■ Exercise requirements ■
Please set down, exactly, the line with "Menu Error: [95,383,429,607]" and all lines that follow it through the end of the records below.

Provided records: Begin

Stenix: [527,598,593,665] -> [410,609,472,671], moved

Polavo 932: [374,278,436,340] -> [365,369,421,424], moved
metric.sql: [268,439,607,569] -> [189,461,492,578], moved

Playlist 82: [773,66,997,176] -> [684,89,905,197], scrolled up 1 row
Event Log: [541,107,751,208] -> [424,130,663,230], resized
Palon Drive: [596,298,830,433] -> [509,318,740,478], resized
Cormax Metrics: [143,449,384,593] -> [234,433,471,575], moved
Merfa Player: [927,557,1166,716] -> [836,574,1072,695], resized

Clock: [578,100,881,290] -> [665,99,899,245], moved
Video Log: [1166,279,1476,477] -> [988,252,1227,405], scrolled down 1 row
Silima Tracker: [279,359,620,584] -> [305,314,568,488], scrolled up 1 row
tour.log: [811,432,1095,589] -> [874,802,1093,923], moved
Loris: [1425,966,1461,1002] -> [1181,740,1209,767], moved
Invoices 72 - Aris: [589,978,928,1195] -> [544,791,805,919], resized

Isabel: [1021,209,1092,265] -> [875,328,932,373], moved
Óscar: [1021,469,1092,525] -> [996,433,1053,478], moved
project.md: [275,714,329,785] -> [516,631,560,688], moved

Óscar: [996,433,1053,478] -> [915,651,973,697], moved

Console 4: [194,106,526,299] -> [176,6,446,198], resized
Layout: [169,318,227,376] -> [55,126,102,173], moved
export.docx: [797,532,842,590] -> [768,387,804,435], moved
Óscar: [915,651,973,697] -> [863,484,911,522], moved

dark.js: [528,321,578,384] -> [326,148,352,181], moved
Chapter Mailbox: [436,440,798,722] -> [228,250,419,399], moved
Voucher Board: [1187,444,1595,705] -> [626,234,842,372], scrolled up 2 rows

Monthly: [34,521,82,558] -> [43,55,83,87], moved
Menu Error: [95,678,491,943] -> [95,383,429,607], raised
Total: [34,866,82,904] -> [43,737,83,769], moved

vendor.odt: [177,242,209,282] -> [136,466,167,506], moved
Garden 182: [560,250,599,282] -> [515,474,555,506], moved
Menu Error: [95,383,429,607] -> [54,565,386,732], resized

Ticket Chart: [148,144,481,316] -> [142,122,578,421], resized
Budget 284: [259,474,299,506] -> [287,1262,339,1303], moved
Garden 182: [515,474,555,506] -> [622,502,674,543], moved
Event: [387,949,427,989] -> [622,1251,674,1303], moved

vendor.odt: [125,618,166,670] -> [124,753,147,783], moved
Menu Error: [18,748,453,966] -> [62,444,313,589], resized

Provided records: End

■ Your response ■
Menu Error: [95,383,429,607] -> [54,565,386,732], resized

Ticket Chart: [148,144,481,316] -> [142,122,578,421], resized
Budget 284: [259,474,299,506] -> [287,1262,339,1303], moved
Garden 182: [515,474,555,506] -> [622,502,674,543], moved
Event: [387,949,427,989] -> [622,1251,674,1303], moved

vendor.odt: [125,618,166,670] -> [124,753,147,783], moved
Menu Error: [18,748,453,966] -> [62,444,313,589], resized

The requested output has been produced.